━━━ Input

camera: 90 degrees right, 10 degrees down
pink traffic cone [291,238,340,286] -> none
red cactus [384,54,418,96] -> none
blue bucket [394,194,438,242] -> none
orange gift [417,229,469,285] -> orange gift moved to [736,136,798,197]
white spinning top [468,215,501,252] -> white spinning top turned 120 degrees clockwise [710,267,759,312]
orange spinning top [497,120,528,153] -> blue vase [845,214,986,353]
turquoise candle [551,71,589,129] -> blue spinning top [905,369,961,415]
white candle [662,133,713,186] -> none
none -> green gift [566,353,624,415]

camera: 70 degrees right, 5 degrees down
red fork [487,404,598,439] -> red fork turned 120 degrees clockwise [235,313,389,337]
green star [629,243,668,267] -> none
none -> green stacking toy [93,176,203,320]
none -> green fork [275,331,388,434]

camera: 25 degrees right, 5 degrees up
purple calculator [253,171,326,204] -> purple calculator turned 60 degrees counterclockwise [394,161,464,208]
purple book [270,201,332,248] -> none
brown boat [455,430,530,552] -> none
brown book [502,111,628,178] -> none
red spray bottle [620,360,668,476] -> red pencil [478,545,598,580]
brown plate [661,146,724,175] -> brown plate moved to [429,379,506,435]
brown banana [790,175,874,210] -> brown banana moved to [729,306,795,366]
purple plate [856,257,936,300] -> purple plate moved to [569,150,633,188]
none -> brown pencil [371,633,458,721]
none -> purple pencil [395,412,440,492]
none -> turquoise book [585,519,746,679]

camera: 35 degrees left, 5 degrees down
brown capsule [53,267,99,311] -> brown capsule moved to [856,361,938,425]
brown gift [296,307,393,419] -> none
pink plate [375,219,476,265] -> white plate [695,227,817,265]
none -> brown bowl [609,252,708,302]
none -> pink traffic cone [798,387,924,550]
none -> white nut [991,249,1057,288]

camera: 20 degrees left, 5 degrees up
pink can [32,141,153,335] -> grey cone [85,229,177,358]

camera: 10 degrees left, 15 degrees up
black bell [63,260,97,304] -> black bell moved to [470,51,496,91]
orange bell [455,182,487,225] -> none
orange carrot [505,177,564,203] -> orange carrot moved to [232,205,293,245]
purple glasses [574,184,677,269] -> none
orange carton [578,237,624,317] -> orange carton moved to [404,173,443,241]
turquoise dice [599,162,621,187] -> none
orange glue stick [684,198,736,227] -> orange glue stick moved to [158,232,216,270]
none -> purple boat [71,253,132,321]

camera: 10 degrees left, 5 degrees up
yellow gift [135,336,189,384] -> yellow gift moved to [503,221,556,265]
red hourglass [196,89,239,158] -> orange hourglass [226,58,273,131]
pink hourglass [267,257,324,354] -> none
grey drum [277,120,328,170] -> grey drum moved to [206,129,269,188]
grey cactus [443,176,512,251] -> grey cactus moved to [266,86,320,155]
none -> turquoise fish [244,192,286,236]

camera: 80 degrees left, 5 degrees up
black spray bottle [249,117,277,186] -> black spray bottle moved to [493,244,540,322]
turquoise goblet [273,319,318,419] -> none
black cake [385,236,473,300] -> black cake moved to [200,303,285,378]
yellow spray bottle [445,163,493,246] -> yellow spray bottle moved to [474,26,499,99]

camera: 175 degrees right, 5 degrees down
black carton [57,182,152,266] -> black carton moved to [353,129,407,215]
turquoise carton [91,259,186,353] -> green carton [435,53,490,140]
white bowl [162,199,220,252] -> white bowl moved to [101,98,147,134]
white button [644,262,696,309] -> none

━━━━━━

■ Brief: Output exactly one stretch of the listing: from the line containing "yellow gift [135,336,189,384]" through the line containing "camera: 175 degrees right, 5 degrees down", both end lines included.

■ Expected answer:
yellow gift [135,336,189,384] -> yellow gift moved to [503,221,556,265]
red hourglass [196,89,239,158] -> orange hourglass [226,58,273,131]
pink hourglass [267,257,324,354] -> none
grey drum [277,120,328,170] -> grey drum moved to [206,129,269,188]
grey cactus [443,176,512,251] -> grey cactus moved to [266,86,320,155]
none -> turquoise fish [244,192,286,236]

camera: 80 degrees left, 5 degrees up
black spray bottle [249,117,277,186] -> black spray bottle moved to [493,244,540,322]
turquoise goblet [273,319,318,419] -> none
black cake [385,236,473,300] -> black cake moved to [200,303,285,378]
yellow spray bottle [445,163,493,246] -> yellow spray bottle moved to [474,26,499,99]

camera: 175 degrees right, 5 degrees down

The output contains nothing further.